Extracted information START

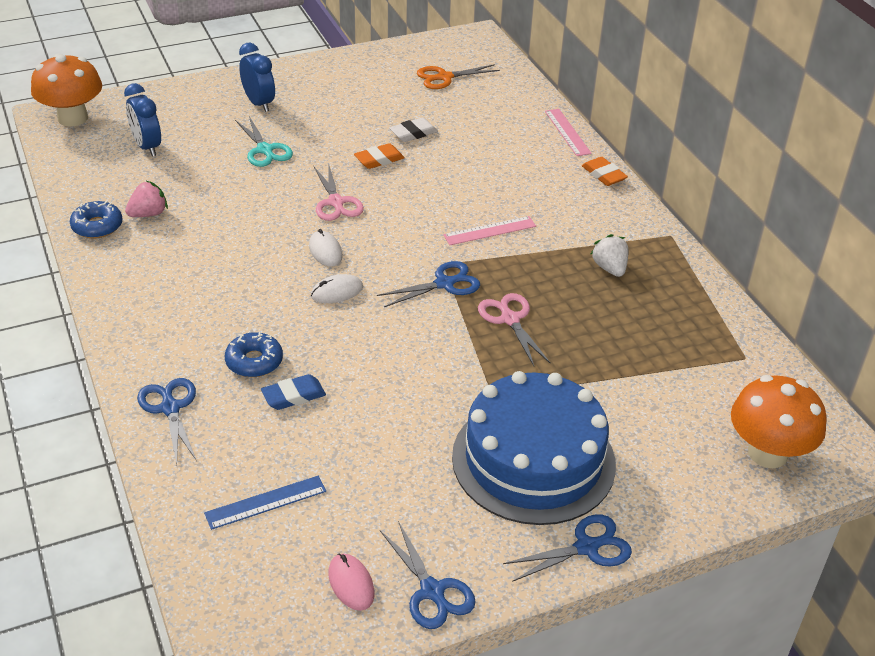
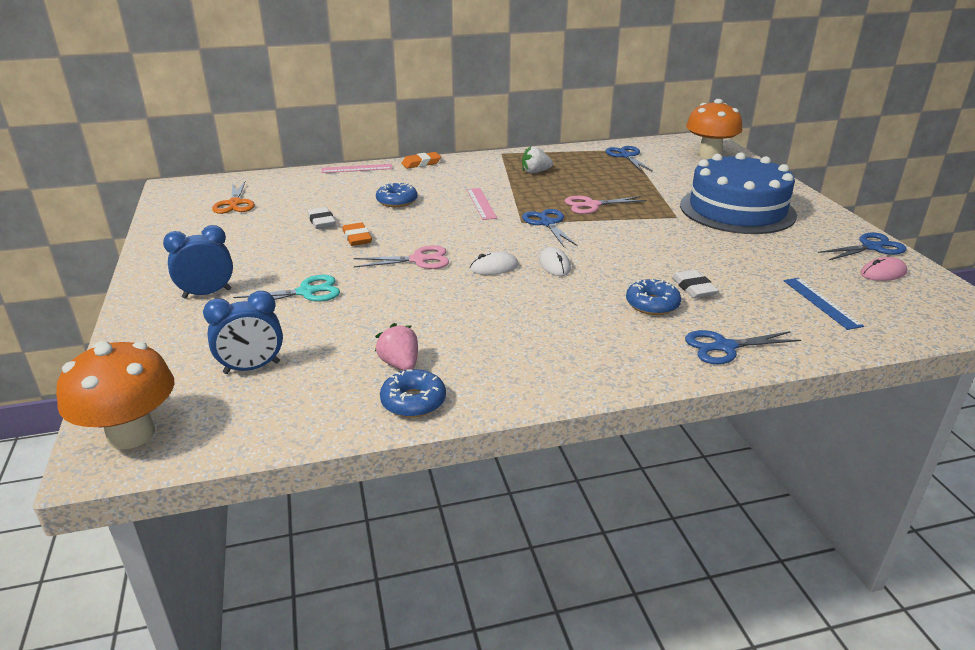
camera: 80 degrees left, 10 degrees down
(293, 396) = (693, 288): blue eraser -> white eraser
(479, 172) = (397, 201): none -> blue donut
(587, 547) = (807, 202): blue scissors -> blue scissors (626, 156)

Extracted information END
Extracted information START

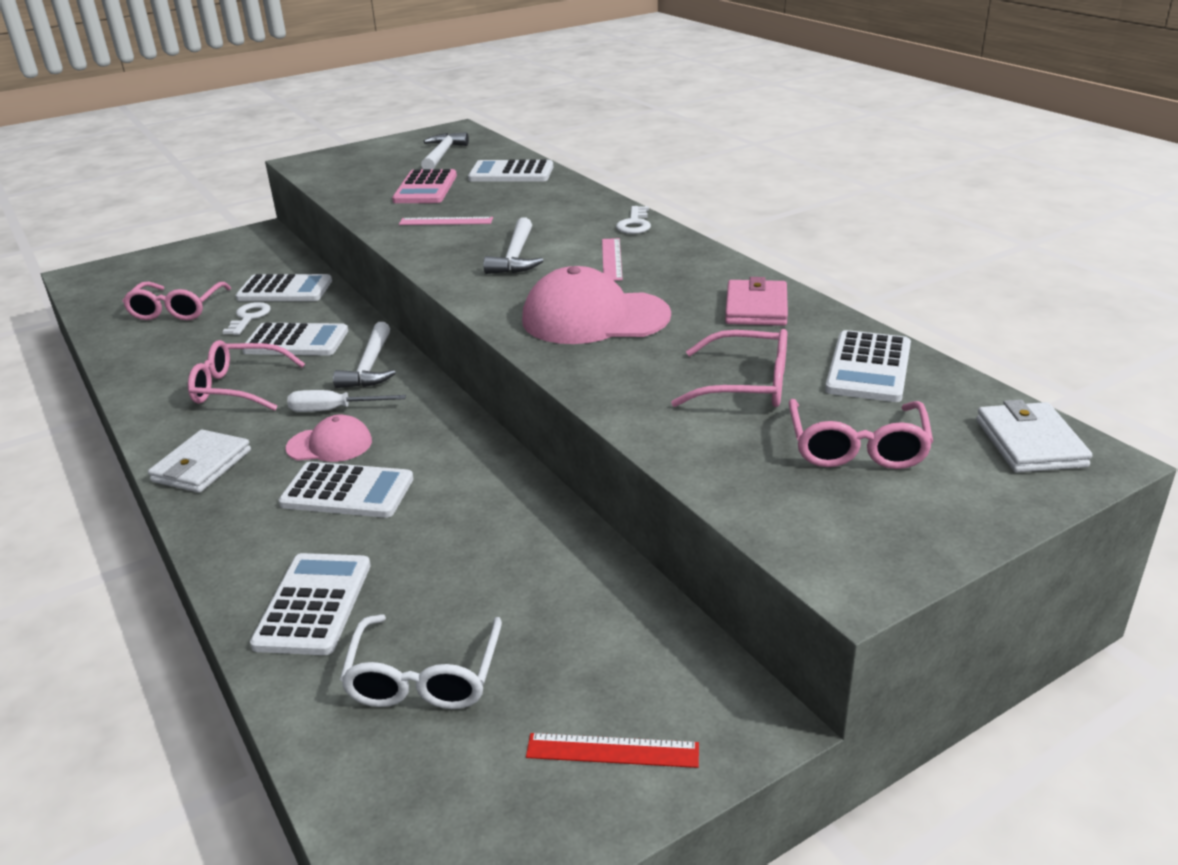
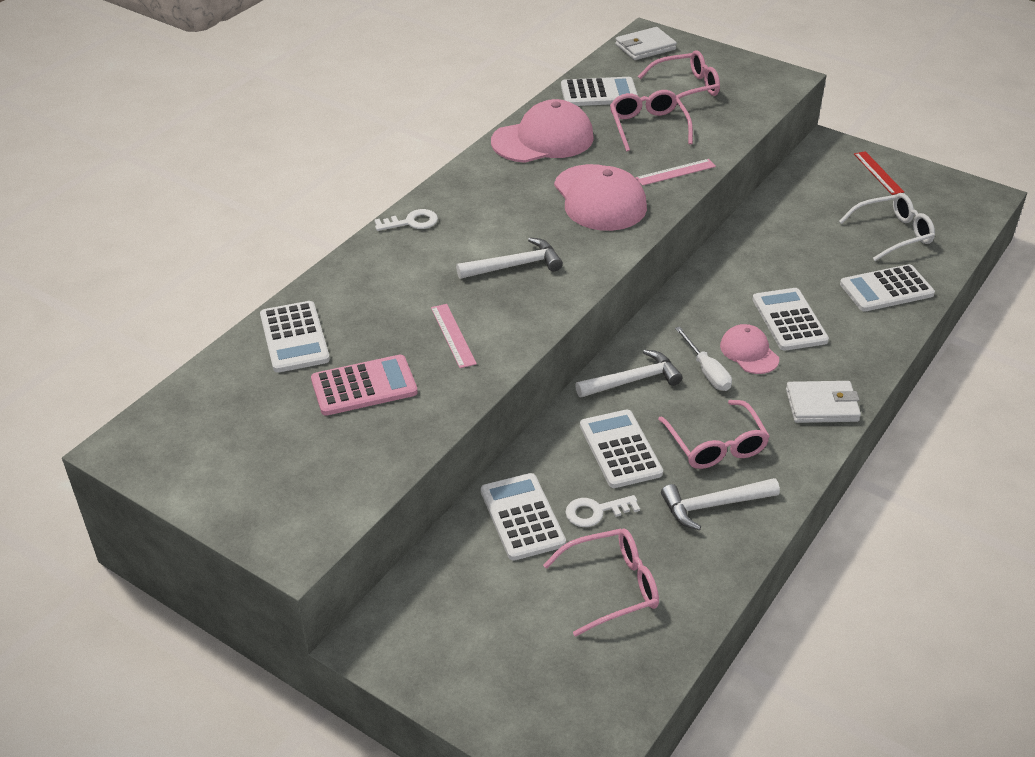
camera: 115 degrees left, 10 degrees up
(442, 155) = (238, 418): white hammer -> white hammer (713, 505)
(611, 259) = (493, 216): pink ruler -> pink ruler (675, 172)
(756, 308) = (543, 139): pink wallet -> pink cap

Extracted information END
Extracted information START

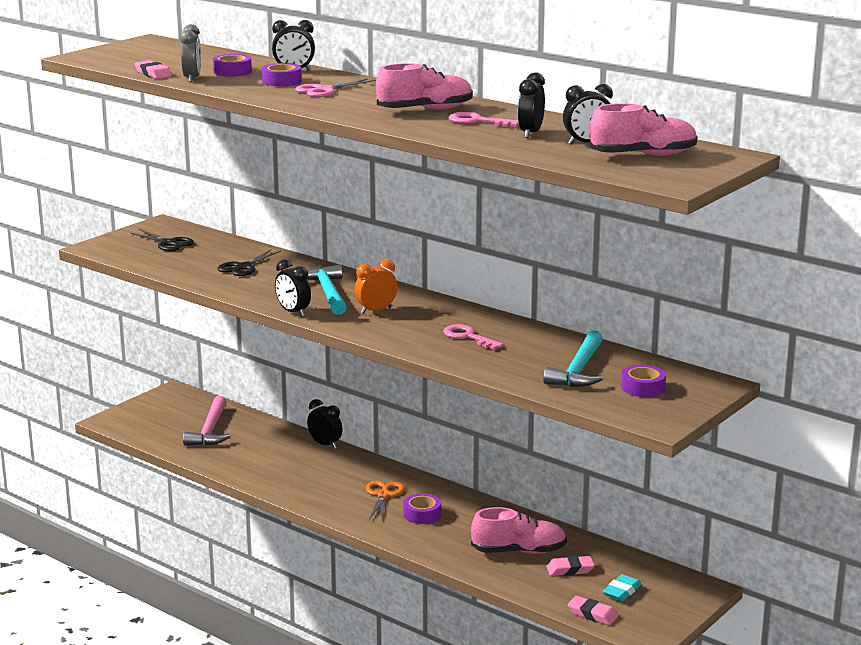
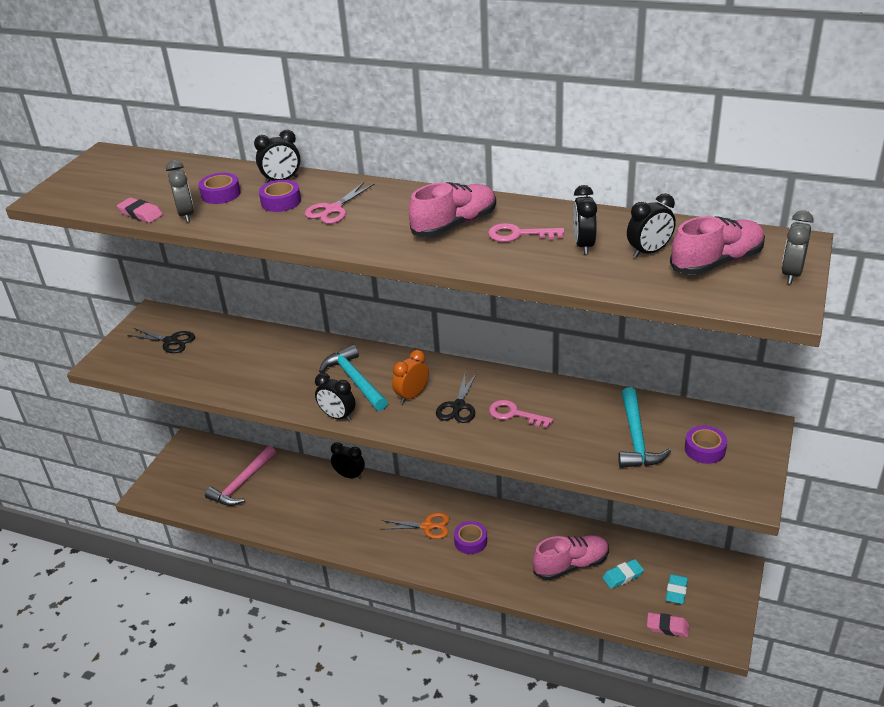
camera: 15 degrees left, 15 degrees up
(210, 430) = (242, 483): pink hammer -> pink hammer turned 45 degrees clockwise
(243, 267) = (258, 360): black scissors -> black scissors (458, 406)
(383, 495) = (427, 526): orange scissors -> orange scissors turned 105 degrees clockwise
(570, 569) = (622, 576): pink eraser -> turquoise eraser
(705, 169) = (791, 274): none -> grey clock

Extracted information END

**Description of the task:** Which lines above run from the one containing "camera: 80 degrees left, 10 degrees down" to the one containing "(587, 547) = (807, 202): blue"? Give them again exactly, both ends included.

**Answer area:**
camera: 80 degrees left, 10 degrees down
(293, 396) = (693, 288): blue eraser -> white eraser
(479, 172) = (397, 201): none -> blue donut
(587, 547) = (807, 202): blue scissors -> blue scissors (626, 156)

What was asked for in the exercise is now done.